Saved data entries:

┌──

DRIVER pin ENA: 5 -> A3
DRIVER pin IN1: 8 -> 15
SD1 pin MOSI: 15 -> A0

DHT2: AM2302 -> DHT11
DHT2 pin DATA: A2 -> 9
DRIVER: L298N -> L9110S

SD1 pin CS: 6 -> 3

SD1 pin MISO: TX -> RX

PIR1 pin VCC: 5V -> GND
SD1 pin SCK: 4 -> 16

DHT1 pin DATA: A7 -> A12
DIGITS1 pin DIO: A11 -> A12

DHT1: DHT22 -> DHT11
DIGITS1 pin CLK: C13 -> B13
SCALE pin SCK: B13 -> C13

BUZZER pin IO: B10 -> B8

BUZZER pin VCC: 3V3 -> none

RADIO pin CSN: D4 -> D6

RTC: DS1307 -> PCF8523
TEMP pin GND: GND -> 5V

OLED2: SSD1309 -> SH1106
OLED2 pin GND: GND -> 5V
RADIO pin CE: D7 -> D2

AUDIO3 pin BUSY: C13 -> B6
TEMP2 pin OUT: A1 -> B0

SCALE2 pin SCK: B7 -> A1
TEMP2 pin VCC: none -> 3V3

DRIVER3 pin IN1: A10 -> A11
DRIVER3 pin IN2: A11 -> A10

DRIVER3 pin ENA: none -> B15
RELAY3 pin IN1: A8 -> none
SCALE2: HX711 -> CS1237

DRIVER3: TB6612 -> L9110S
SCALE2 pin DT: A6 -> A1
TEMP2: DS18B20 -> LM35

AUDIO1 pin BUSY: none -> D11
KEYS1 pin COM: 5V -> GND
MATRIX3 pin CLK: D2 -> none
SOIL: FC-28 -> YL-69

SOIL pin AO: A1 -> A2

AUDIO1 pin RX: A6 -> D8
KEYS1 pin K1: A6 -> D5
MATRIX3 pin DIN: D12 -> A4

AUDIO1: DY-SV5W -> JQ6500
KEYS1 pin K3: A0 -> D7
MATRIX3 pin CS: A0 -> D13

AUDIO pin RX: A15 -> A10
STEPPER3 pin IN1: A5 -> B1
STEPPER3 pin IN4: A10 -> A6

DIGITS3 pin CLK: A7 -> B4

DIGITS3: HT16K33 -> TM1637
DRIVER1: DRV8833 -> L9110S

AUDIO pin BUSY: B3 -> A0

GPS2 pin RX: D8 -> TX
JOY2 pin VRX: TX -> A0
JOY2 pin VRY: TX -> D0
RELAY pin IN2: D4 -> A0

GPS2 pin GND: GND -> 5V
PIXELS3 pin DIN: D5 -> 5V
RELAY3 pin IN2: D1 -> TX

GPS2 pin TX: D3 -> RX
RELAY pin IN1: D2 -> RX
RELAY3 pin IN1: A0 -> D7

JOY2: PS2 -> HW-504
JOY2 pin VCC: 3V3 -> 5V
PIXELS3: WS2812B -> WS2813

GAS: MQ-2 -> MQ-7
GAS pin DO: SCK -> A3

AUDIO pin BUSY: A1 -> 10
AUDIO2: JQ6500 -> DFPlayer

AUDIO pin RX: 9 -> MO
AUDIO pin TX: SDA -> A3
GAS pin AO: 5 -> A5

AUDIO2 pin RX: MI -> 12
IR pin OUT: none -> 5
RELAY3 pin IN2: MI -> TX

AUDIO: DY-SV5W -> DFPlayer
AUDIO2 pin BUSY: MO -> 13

└──

- PROBLEM TO WORK ON -
A complete, exact transcription of the data above is the required answer.

- RESULT OF THIS TASK -
DRIVER pin ENA: 5 -> A3
DRIVER pin IN1: 8 -> 15
SD1 pin MOSI: 15 -> A0

DHT2: AM2302 -> DHT11
DHT2 pin DATA: A2 -> 9
DRIVER: L298N -> L9110S

SD1 pin CS: 6 -> 3

SD1 pin MISO: TX -> RX

PIR1 pin VCC: 5V -> GND
SD1 pin SCK: 4 -> 16

DHT1 pin DATA: A7 -> A12
DIGITS1 pin DIO: A11 -> A12

DHT1: DHT22 -> DHT11
DIGITS1 pin CLK: C13 -> B13
SCALE pin SCK: B13 -> C13

BUZZER pin IO: B10 -> B8

BUZZER pin VCC: 3V3 -> none

RADIO pin CSN: D4 -> D6

RTC: DS1307 -> PCF8523
TEMP pin GND: GND -> 5V

OLED2: SSD1309 -> SH1106
OLED2 pin GND: GND -> 5V
RADIO pin CE: D7 -> D2

AUDIO3 pin BUSY: C13 -> B6
TEMP2 pin OUT: A1 -> B0

SCALE2 pin SCK: B7 -> A1
TEMP2 pin VCC: none -> 3V3

DRIVER3 pin IN1: A10 -> A11
DRIVER3 pin IN2: A11 -> A10

DRIVER3 pin ENA: none -> B15
RELAY3 pin IN1: A8 -> none
SCALE2: HX711 -> CS1237

DRIVER3: TB6612 -> L9110S
SCALE2 pin DT: A6 -> A1
TEMP2: DS18B20 -> LM35

AUDIO1 pin BUSY: none -> D11
KEYS1 pin COM: 5V -> GND
MATRIX3 pin CLK: D2 -> none
SOIL: FC-28 -> YL-69

SOIL pin AO: A1 -> A2

AUDIO1 pin RX: A6 -> D8
KEYS1 pin K1: A6 -> D5
MATRIX3 pin DIN: D12 -> A4

AUDIO1: DY-SV5W -> JQ6500
KEYS1 pin K3: A0 -> D7
MATRIX3 pin CS: A0 -> D13

AUDIO pin RX: A15 -> A10
STEPPER3 pin IN1: A5 -> B1
STEPPER3 pin IN4: A10 -> A6

DIGITS3 pin CLK: A7 -> B4

DIGITS3: HT16K33 -> TM1637
DRIVER1: DRV8833 -> L9110S

AUDIO pin BUSY: B3 -> A0

GPS2 pin RX: D8 -> TX
JOY2 pin VRX: TX -> A0
JOY2 pin VRY: TX -> D0
RELAY pin IN2: D4 -> A0

GPS2 pin GND: GND -> 5V
PIXELS3 pin DIN: D5 -> 5V
RELAY3 pin IN2: D1 -> TX

GPS2 pin TX: D3 -> RX
RELAY pin IN1: D2 -> RX
RELAY3 pin IN1: A0 -> D7

JOY2: PS2 -> HW-504
JOY2 pin VCC: 3V3 -> 5V
PIXELS3: WS2812B -> WS2813

GAS: MQ-2 -> MQ-7
GAS pin DO: SCK -> A3

AUDIO pin BUSY: A1 -> 10
AUDIO2: JQ6500 -> DFPlayer

AUDIO pin RX: 9 -> MO
AUDIO pin TX: SDA -> A3
GAS pin AO: 5 -> A5

AUDIO2 pin RX: MI -> 12
IR pin OUT: none -> 5
RELAY3 pin IN2: MI -> TX

AUDIO: DY-SV5W -> DFPlayer
AUDIO2 pin BUSY: MO -> 13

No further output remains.